### Task goal
Wherever the string "none" shows up in the data below, copy the whole line.

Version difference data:
______________________________

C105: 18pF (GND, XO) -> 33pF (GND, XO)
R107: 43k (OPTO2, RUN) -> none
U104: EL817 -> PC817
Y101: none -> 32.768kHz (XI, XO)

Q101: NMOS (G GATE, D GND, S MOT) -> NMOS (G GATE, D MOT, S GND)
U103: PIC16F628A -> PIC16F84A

______________________________

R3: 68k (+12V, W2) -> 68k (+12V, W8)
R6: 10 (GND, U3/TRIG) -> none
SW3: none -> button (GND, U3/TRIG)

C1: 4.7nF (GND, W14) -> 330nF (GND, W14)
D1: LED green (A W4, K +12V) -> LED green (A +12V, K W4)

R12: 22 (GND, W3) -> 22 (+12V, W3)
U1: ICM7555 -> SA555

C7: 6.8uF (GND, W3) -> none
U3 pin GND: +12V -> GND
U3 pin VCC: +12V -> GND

______________________________

### Written response
R107: 43k (OPTO2, RUN) -> none
Y101: none -> 32.768kHz (XI, XO)
R6: 10 (GND, U3/TRIG) -> none
SW3: none -> button (GND, U3/TRIG)
C7: 6.8uF (GND, W3) -> none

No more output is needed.